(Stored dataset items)
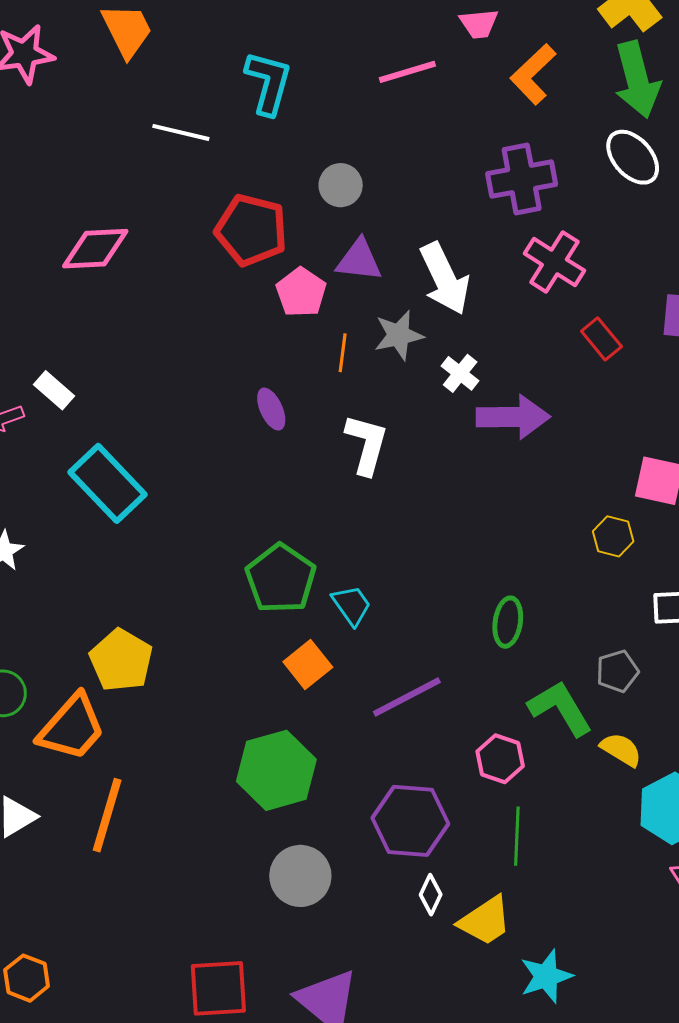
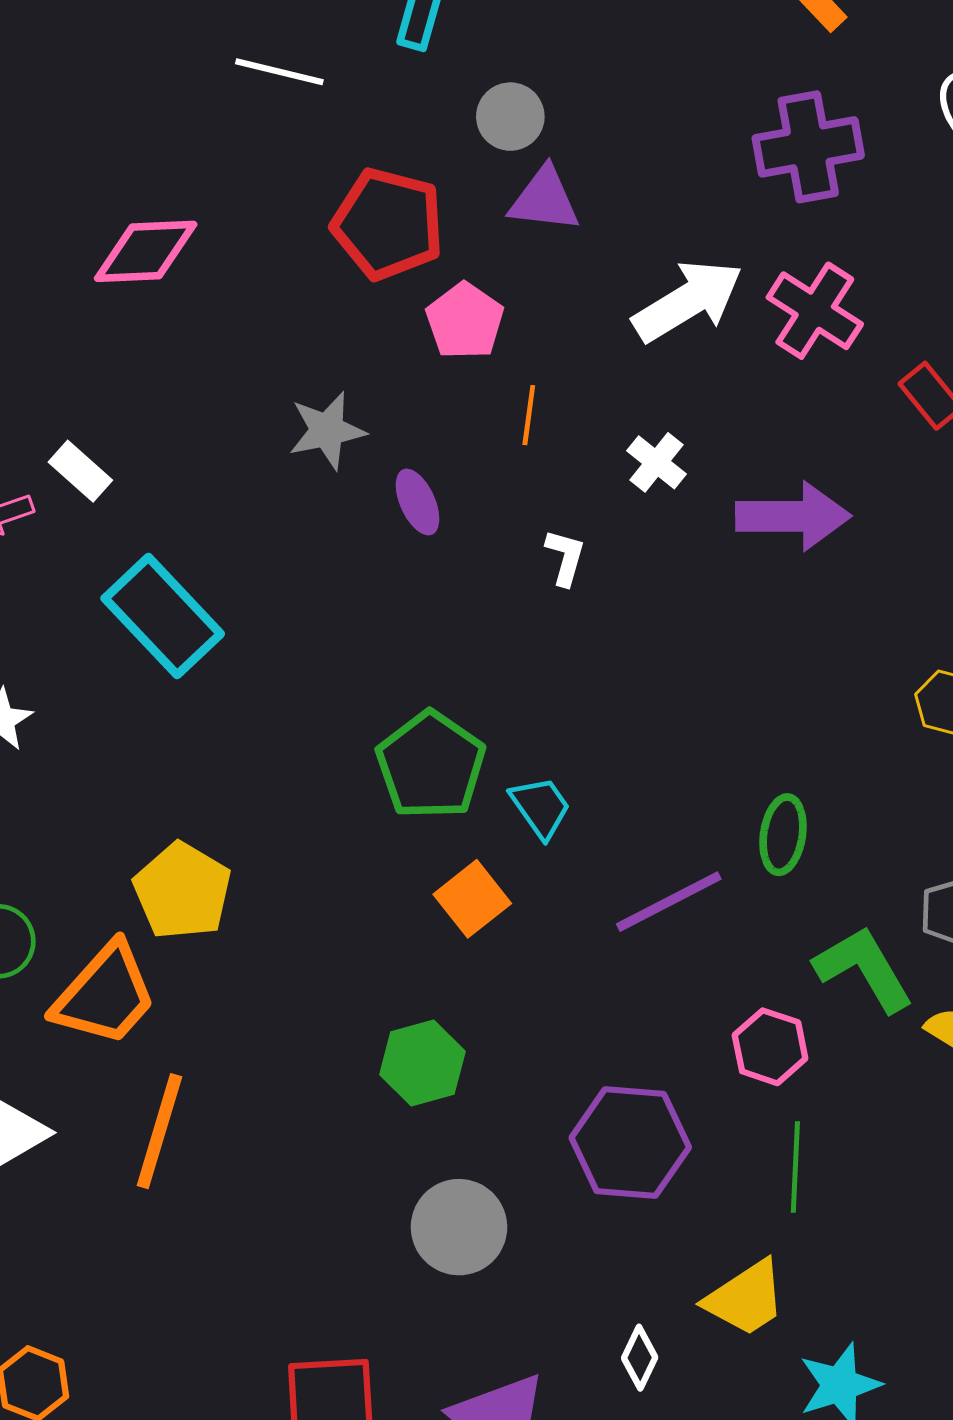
gray circle: (341, 185) -> (510, 117), moved
purple triangle: (359, 260) -> (544, 199), moved
pink cross: (554, 262) -> (815, 311), moved
white arrow: (445, 279) -> (688, 301), turned -96
gray star: (399, 335) -> (327, 430), moved
white cross: (460, 373) -> (657, 462), moved
white L-shape: (367, 444) -> (565, 557), size x0.6
purple line: (407, 697) -> (669, 902), moved
green hexagon: (276, 770) -> (422, 1063), size x0.7
white diamond: (431, 895) -> (640, 1358), moved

◆ WHAT YOU ARE ASKED TO DO ◆
Write out exactly the lines starting with the one that holds "white cross: (460, 373) -> (657, 462), moved" and running through the last line above.

◆ TASK SOLUTION ◆
white cross: (460, 373) -> (657, 462), moved
white L-shape: (367, 444) -> (565, 557), size x0.6
purple line: (407, 697) -> (669, 902), moved
green hexagon: (276, 770) -> (422, 1063), size x0.7
white diamond: (431, 895) -> (640, 1358), moved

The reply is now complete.